__Excerpted data__:

___

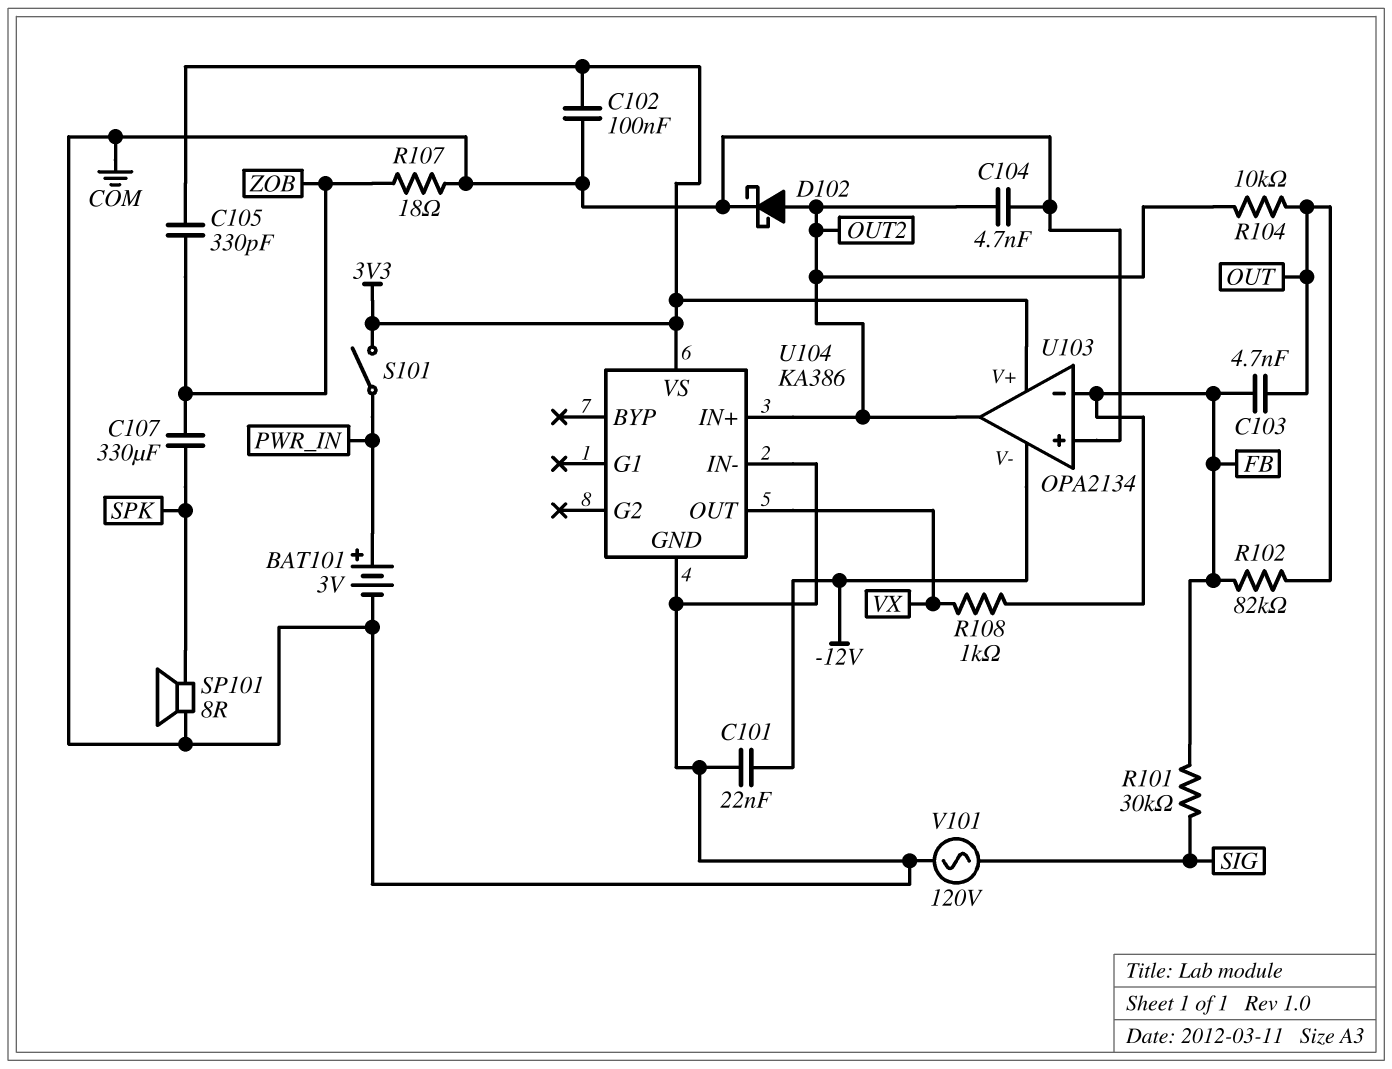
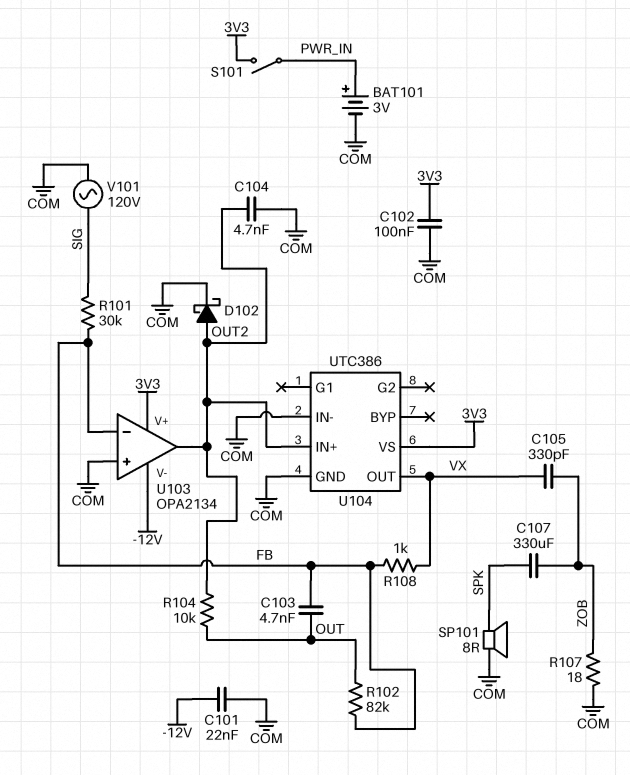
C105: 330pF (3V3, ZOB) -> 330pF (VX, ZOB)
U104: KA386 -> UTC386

___

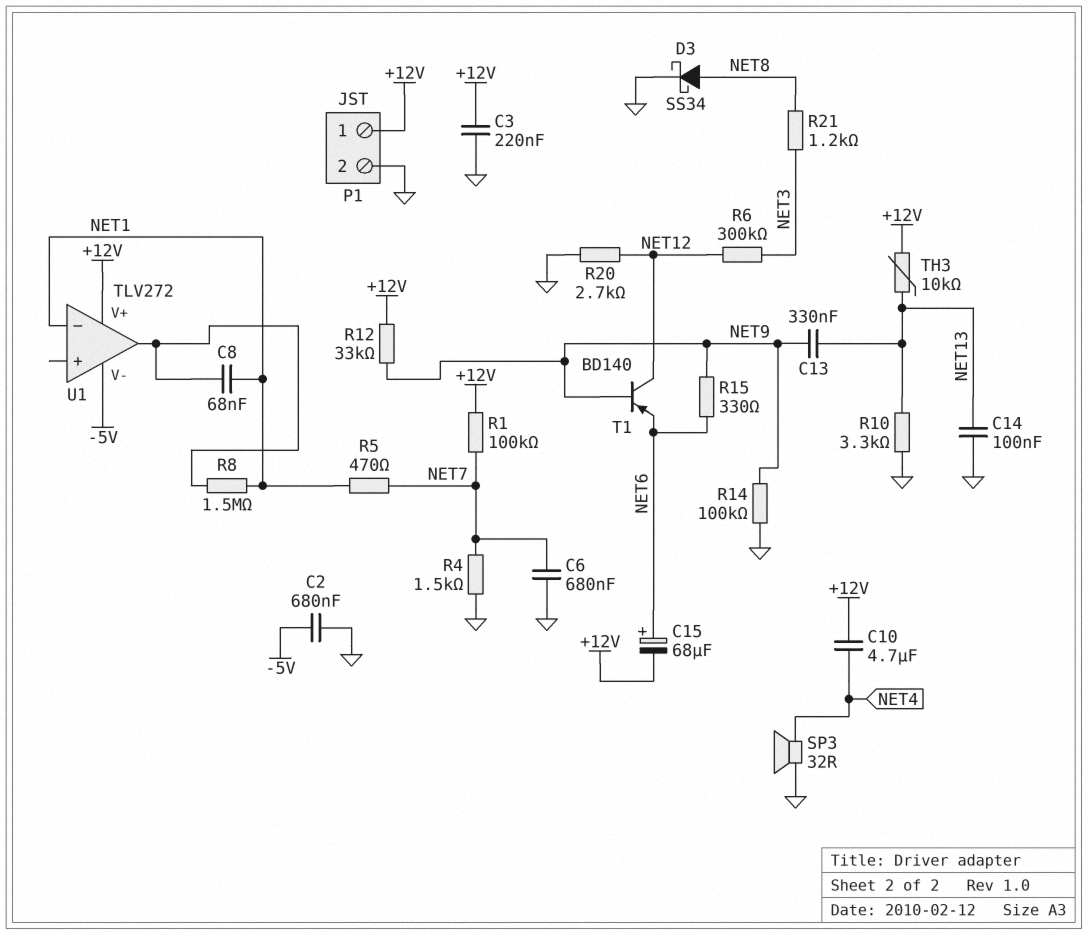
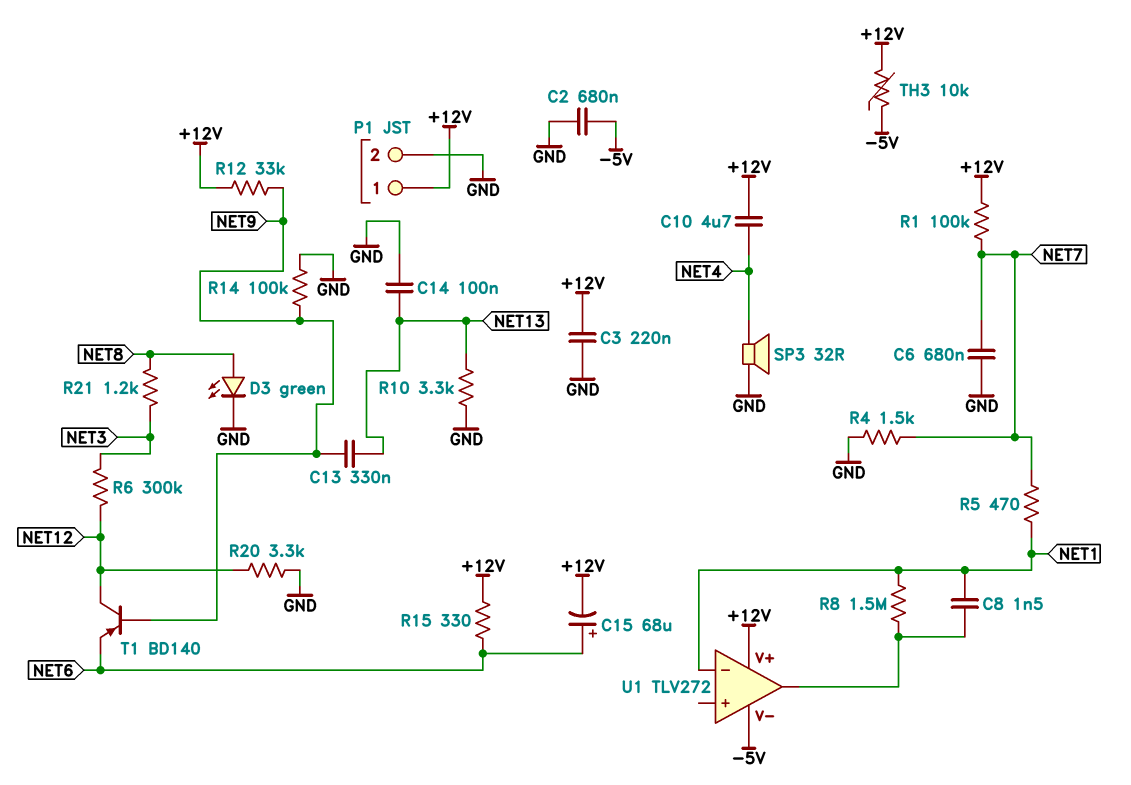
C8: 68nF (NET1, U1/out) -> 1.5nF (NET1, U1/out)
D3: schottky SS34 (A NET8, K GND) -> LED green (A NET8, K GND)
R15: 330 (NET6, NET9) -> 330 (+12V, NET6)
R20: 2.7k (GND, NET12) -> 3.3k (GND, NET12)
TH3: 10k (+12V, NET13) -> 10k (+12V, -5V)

___

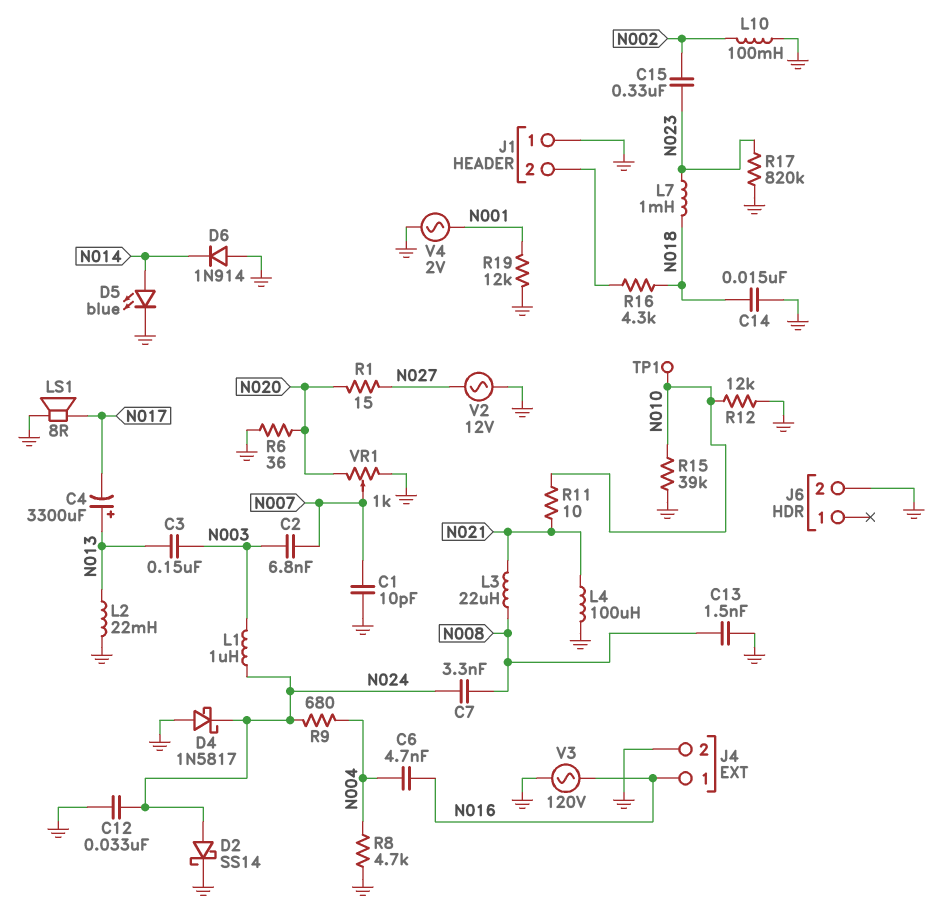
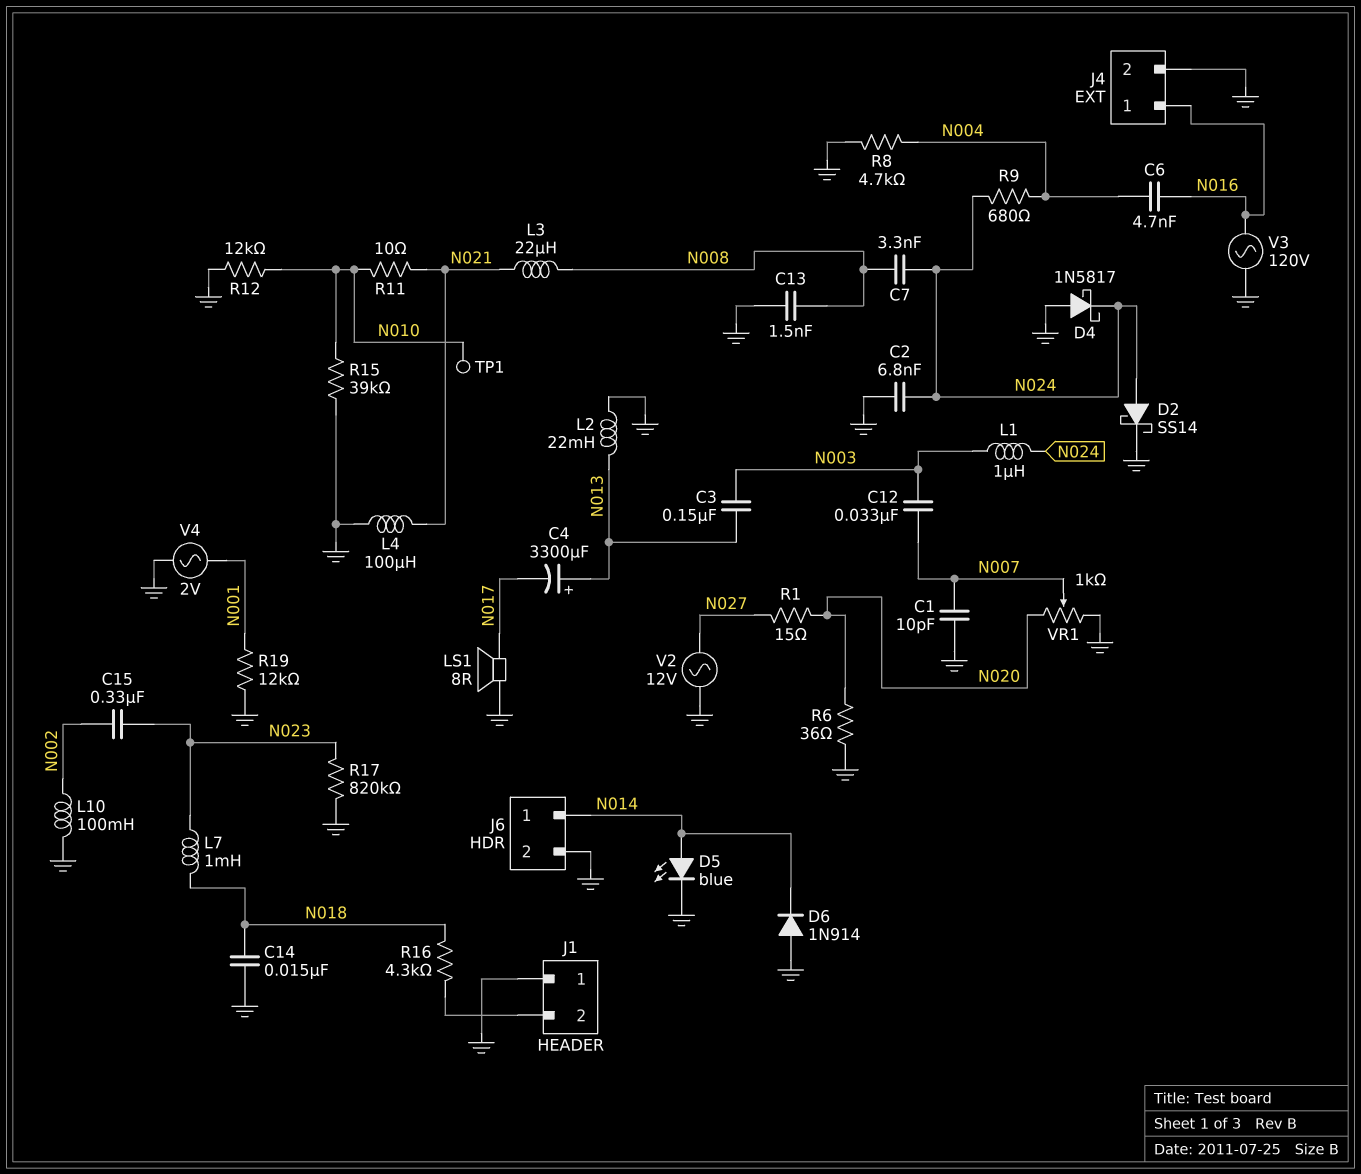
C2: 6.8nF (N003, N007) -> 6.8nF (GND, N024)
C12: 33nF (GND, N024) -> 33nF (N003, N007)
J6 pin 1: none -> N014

___

__Problem to work on__: Print exactly the lines above from the one with "D3: schottky SS34" to the one with "TH3: 10k (+12V, NET13) -> 10k (+12V, -5V)", including both.

__Exercise response__:
D3: schottky SS34 (A NET8, K GND) -> LED green (A NET8, K GND)
R15: 330 (NET6, NET9) -> 330 (+12V, NET6)
R20: 2.7k (GND, NET12) -> 3.3k (GND, NET12)
TH3: 10k (+12V, NET13) -> 10k (+12V, -5V)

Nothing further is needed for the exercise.